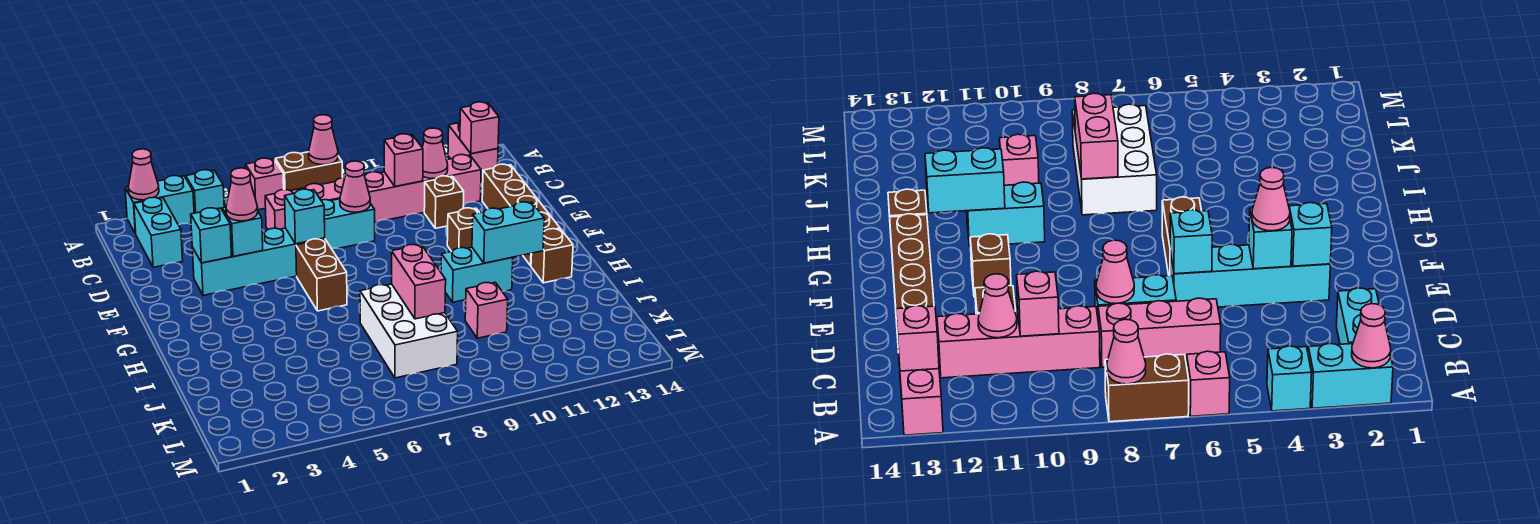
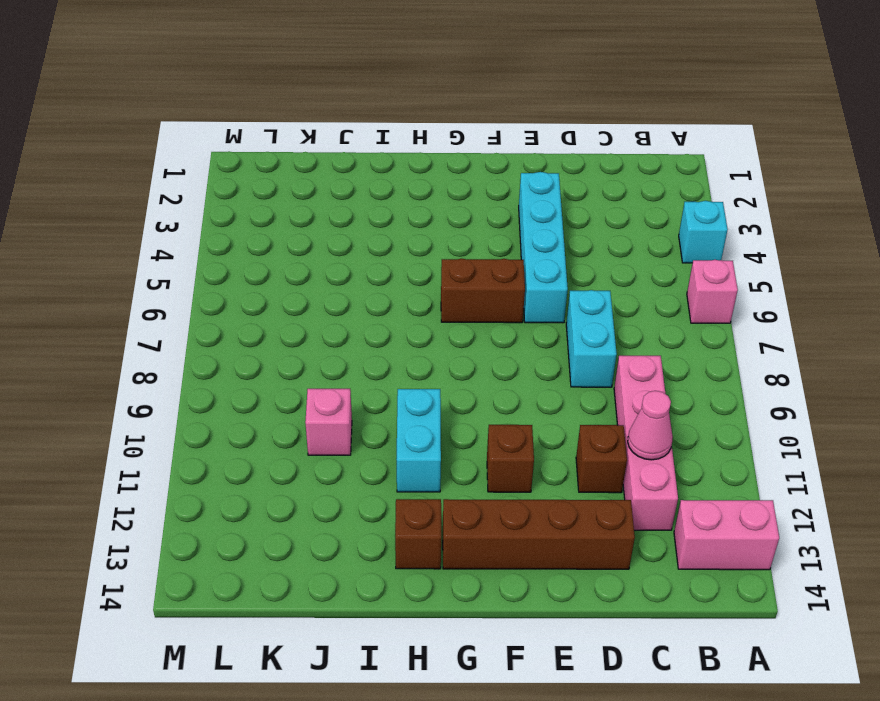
none -> cyan brick A2:A3 level 1
none -> brown brick A7:A8 level 1
none -> cyan brick B2:C2 level 1
none -> pink brick C6:C8 level 1

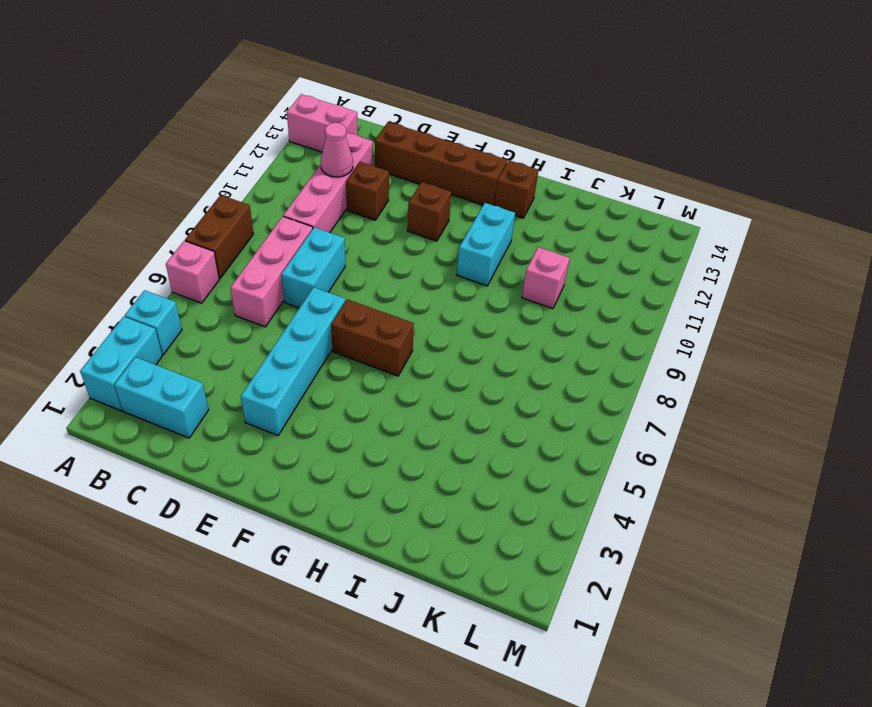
none -> white brick I7:K8 level 1
none -> pink cone A2 level 2
none -> pink cone A8 level 2
none -> pink brick B13 level 2

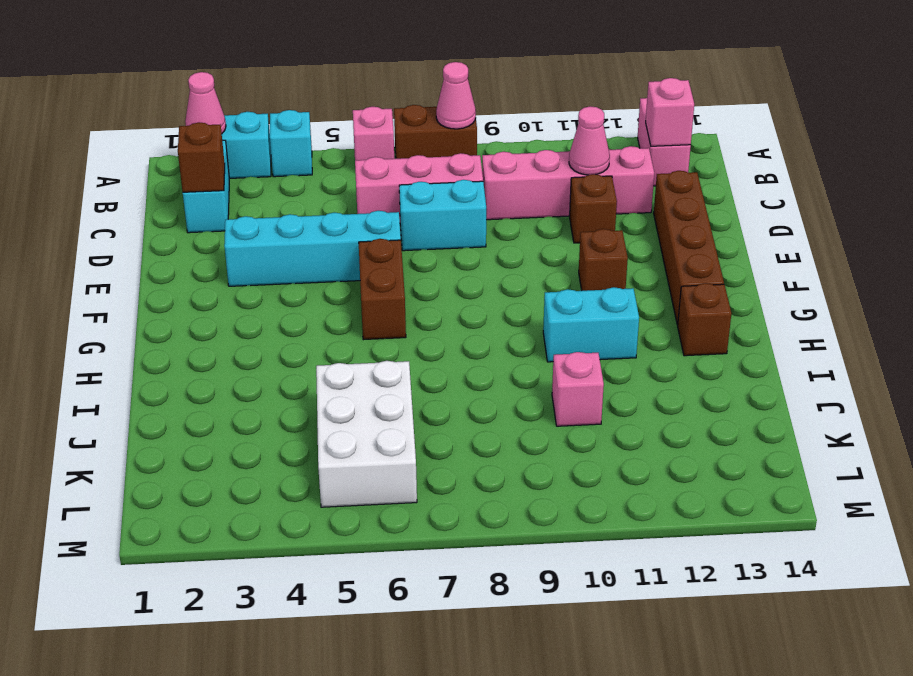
brown brick C2 level 2 -> none
white brick J5:L6 level 1 -> white brick I7:K8 level 1
none -> pink brick C10 level 2
none -> pink cone D8 level 2
none -> cyan brick E3 level 2
none -> cyan brick E4 level 2

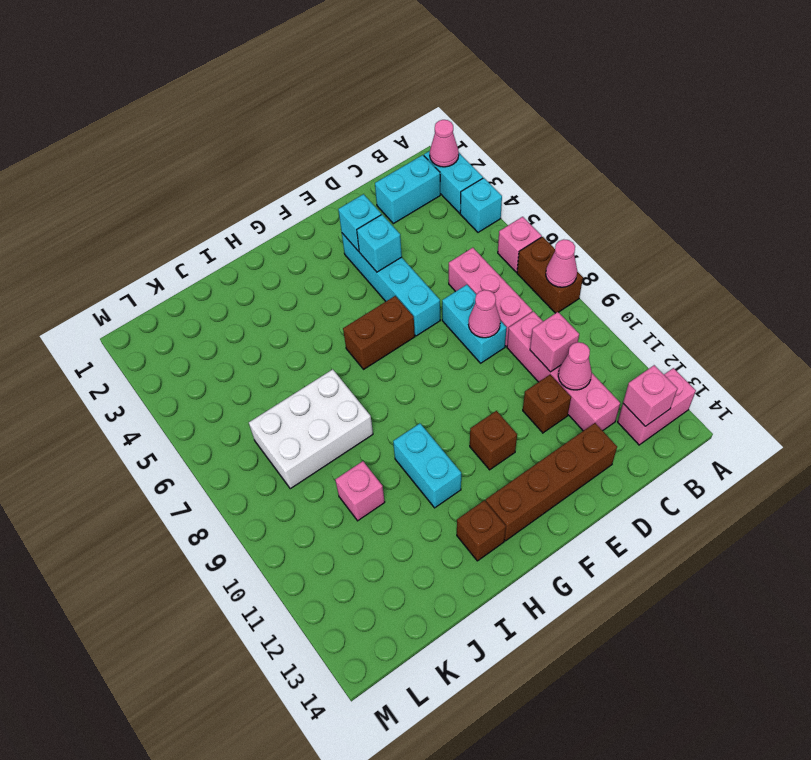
none -> cyan brick E6 level 2
none -> cyan brick H11:H12 level 2
none -> pink brick I8:J8 level 2
none -> pink cone E4 level 3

* Task to carry out: Pictures are not part of the answer. Restate word for word the lines from the one with "none -> pink brick C10 level 2" through the last line of the records.

* Finished task:
none -> pink brick C10 level 2
none -> pink cone D8 level 2
none -> cyan brick E3 level 2
none -> cyan brick E4 level 2

none -> cyan brick E6 level 2
none -> cyan brick H11:H12 level 2
none -> pink brick I8:J8 level 2
none -> pink cone E4 level 3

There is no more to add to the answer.